• PROBLEM DETAILS: Collect all lines below with the string "AGND".

[DATA UNDER STUDY — start]

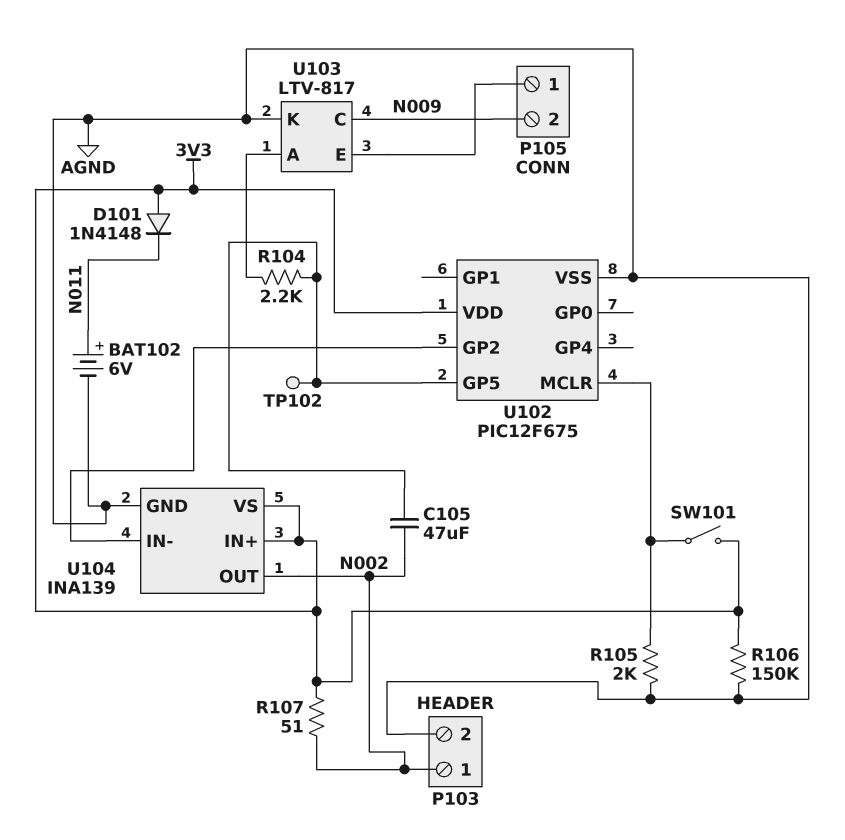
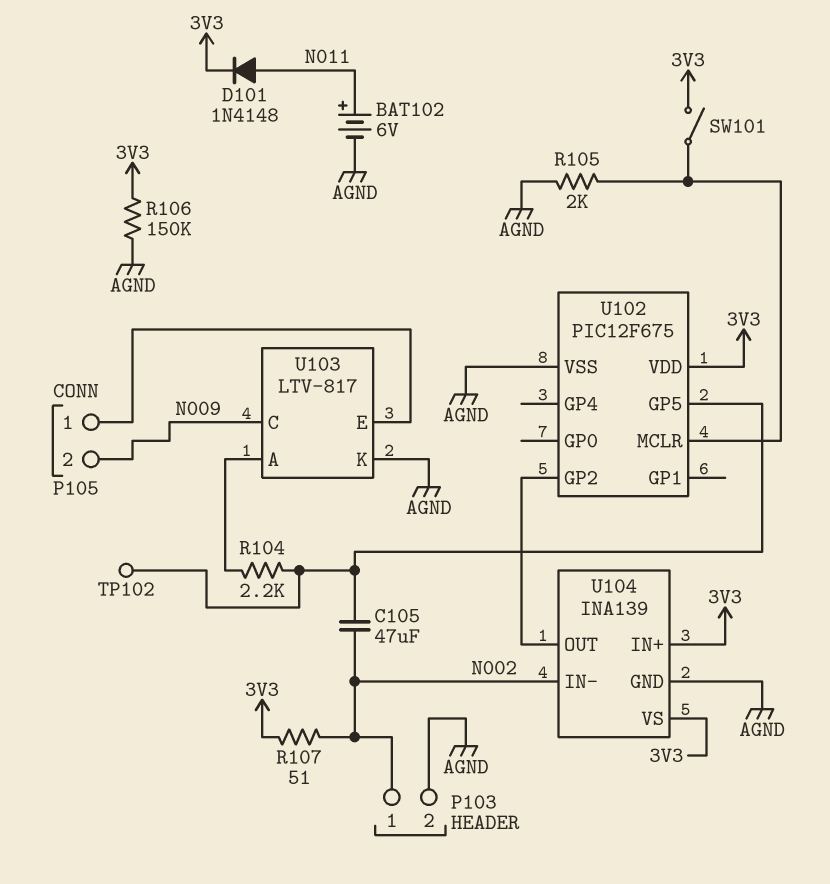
D101: diode 1N4148 (A 3V3, K N011) -> diode 1N4148 (A N011, K 3V3)
U104 pin IN-: U102/GP2 -> N002
U104 pin OUT: N002 -> U102/GP2

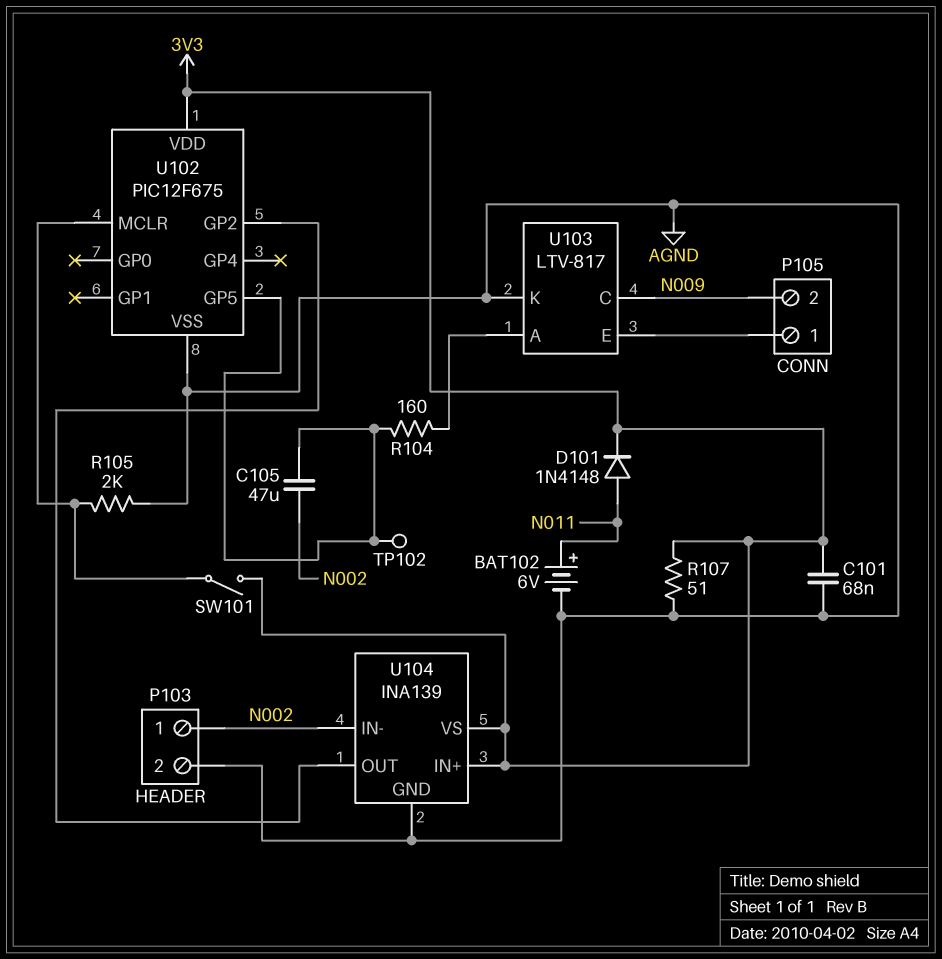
C101: none -> 68nF (3V3, AGND)
R104: 2.2k (U102/GP5, U103/A) -> 160 (U102/GP5, U103/A)
R106: 150k (3V3, AGND) -> none
R107: 51 (3V3, N002) -> 51 (3V3, AGND)

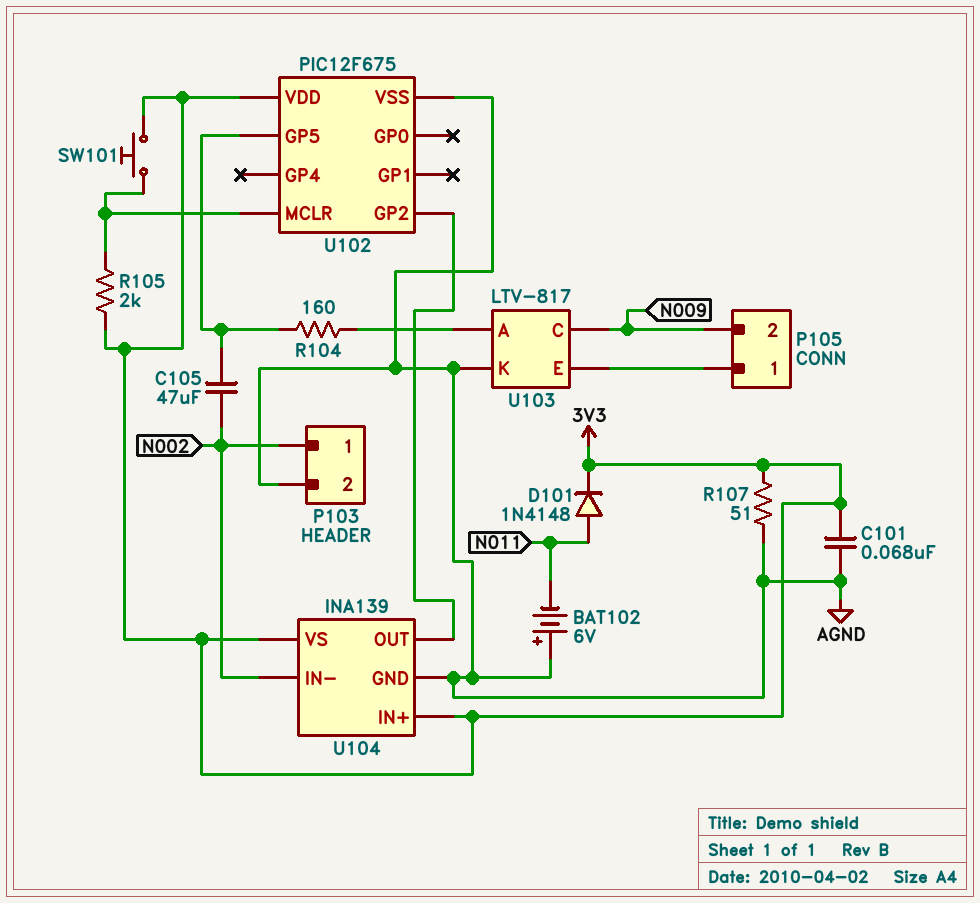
BAT102: 6V (plus N011, minus AGND) -> 6V (plus AGND, minus N011)
R105: 2k (AGND, U102/MCLR) -> 2k (3V3, U102/MCLR)
SW101: switch (3V3, U102/MCLR) -> button (3V3, U102/MCLR)
TP102: test point (U102/GP5) -> none

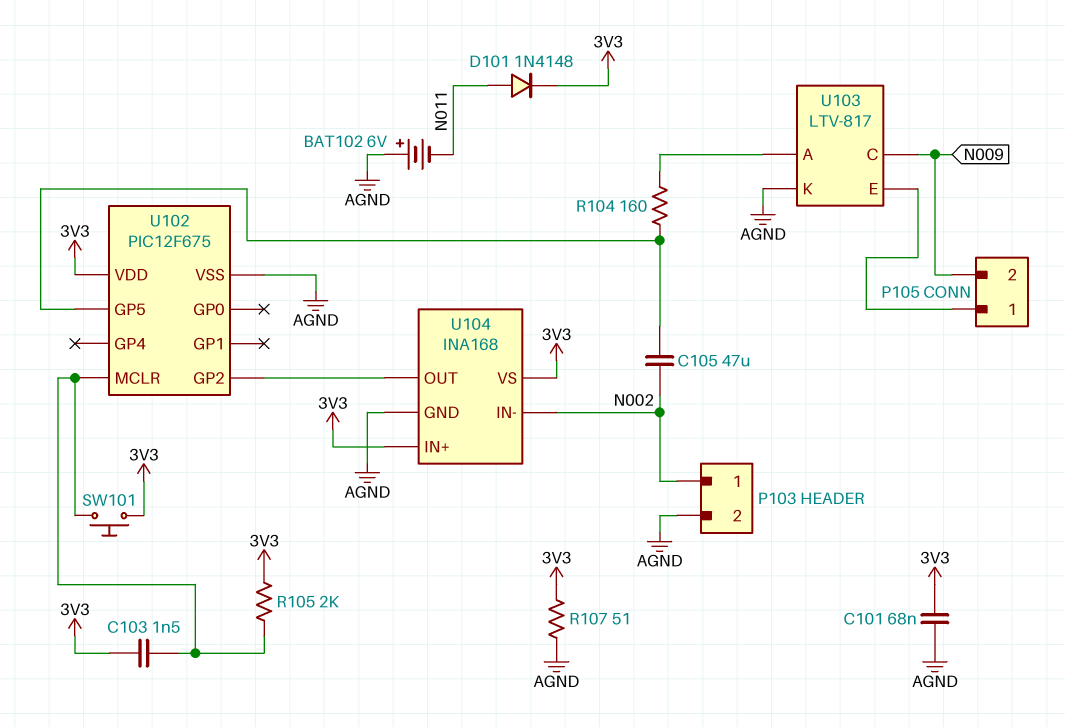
C103: none -> 1.5nF (3V3, U102/MCLR)
U104: INA139 -> INA168

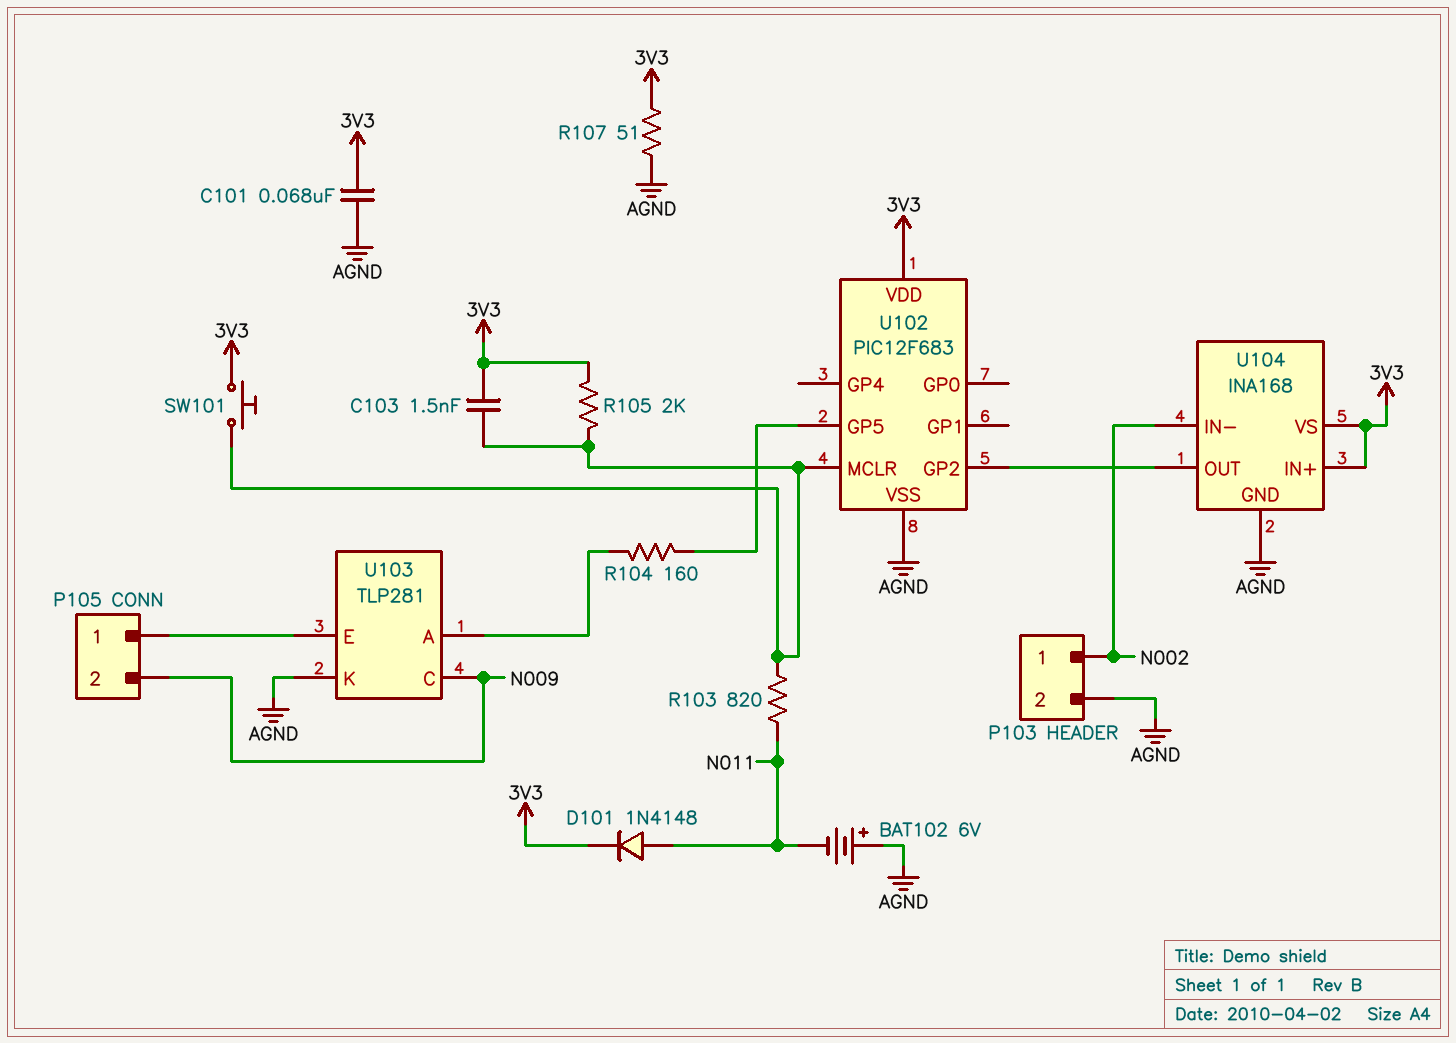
C105: 47uF (N002, U102/GP5) -> none
R103: none -> 820 (N011, U102/MCLR)
U102: PIC12F675 -> PIC12F683
U103: LTV-817 -> TLP281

[DATA UNDER STUDY — finish]

• TASK OUTPUT:
C101: none -> 68nF (3V3, AGND)
R106: 150k (3V3, AGND) -> none
R107: 51 (3V3, N002) -> 51 (3V3, AGND)
BAT102: 6V (plus N011, minus AGND) -> 6V (plus AGND, minus N011)
R105: 2k (AGND, U102/MCLR) -> 2k (3V3, U102/MCLR)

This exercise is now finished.